When checking the entries below, count every line with the word "yellow", then give only that number.

--- THE RECORDS ---

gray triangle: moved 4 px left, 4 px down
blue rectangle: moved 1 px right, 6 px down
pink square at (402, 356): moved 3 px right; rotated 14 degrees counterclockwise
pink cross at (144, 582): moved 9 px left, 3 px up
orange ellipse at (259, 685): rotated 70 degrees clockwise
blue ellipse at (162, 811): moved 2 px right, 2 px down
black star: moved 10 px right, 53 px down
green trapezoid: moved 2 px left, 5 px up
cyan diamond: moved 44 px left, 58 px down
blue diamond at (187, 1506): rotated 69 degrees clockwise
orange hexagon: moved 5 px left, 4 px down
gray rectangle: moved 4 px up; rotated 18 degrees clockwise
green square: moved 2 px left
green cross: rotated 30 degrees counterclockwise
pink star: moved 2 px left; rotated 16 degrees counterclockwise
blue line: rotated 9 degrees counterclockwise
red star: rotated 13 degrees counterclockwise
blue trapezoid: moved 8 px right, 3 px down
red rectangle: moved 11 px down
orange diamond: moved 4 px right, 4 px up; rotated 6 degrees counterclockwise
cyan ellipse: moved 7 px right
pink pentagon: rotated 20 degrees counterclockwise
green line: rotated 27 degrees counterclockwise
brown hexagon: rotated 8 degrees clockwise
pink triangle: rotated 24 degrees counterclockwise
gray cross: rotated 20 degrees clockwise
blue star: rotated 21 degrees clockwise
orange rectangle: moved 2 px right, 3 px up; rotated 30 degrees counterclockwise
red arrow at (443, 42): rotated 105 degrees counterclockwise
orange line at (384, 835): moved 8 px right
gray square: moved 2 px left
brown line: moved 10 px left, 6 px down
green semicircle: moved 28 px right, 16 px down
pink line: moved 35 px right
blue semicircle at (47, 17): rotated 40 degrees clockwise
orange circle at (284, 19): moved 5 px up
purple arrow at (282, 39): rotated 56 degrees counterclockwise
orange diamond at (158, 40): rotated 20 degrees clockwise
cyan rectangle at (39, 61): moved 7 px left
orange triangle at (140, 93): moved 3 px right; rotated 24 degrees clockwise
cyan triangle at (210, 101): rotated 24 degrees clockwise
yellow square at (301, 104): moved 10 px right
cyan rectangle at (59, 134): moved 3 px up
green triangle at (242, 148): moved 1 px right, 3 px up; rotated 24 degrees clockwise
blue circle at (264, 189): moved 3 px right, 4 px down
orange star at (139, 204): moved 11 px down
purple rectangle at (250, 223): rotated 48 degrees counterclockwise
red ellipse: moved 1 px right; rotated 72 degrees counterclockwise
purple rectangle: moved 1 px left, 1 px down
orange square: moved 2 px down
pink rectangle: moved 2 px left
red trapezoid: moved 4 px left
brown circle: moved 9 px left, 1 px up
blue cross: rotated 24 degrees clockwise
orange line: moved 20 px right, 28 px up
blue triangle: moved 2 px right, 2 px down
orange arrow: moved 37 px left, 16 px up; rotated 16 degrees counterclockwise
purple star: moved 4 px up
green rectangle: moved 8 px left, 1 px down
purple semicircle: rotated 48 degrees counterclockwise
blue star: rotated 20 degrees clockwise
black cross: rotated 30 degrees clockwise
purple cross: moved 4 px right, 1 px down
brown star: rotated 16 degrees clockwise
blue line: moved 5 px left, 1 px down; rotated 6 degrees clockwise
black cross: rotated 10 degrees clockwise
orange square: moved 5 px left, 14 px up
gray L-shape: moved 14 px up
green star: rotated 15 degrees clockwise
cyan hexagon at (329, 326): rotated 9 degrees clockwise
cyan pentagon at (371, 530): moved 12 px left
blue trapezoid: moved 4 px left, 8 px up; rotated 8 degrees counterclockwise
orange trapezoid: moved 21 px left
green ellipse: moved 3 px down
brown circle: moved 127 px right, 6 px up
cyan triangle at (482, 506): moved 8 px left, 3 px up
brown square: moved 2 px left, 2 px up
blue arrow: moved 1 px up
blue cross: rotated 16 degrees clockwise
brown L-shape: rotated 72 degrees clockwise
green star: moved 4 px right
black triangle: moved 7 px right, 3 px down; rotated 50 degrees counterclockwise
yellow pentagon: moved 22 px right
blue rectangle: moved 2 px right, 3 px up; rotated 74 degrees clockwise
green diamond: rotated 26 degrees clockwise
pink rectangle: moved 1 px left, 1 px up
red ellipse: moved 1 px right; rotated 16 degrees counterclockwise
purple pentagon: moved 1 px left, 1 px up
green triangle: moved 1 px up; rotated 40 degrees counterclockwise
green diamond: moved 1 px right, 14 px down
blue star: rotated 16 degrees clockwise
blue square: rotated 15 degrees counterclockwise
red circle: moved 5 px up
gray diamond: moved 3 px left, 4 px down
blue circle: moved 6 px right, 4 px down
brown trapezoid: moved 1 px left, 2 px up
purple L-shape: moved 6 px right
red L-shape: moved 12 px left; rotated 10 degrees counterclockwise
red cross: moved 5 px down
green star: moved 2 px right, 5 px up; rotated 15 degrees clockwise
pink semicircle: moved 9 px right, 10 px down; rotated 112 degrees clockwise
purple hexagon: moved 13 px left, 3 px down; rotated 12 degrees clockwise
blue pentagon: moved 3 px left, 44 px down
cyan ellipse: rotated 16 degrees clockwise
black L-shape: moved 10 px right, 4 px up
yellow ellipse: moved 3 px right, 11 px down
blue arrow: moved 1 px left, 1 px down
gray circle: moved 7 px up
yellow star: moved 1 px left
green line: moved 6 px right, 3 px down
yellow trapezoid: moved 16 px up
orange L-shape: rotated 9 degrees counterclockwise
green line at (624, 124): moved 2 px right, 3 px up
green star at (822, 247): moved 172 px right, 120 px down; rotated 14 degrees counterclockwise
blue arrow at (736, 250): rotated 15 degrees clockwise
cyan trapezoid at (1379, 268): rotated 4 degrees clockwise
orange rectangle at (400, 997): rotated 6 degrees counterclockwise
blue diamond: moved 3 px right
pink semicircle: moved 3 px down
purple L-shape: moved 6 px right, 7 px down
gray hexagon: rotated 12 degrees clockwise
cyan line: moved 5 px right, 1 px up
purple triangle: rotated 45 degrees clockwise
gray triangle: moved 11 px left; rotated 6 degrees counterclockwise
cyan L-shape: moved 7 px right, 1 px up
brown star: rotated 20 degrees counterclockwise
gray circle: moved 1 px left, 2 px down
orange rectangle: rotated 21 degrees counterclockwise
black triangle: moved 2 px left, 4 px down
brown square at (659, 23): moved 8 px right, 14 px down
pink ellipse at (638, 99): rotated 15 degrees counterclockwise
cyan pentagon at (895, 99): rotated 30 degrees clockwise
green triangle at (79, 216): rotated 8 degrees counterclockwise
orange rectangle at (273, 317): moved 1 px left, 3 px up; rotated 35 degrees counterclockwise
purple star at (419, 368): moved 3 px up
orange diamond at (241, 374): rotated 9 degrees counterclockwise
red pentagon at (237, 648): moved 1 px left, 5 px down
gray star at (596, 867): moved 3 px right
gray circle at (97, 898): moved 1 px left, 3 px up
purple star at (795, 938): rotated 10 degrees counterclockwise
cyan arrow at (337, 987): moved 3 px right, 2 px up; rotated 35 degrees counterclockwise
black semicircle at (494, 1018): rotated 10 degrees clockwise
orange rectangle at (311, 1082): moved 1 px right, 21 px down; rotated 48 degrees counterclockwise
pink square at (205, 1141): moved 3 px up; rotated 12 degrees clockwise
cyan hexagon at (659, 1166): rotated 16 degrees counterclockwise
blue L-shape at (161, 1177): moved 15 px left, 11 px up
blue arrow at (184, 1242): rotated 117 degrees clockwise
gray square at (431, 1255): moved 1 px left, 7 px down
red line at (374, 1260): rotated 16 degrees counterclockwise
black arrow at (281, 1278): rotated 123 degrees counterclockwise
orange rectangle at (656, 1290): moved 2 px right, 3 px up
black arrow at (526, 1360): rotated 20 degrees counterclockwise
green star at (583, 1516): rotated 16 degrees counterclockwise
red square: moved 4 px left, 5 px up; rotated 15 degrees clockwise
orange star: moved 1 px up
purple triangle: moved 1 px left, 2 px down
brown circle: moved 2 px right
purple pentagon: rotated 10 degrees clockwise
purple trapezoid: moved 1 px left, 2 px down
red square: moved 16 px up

---

__OUTPUT OF THE EXERCISE__
5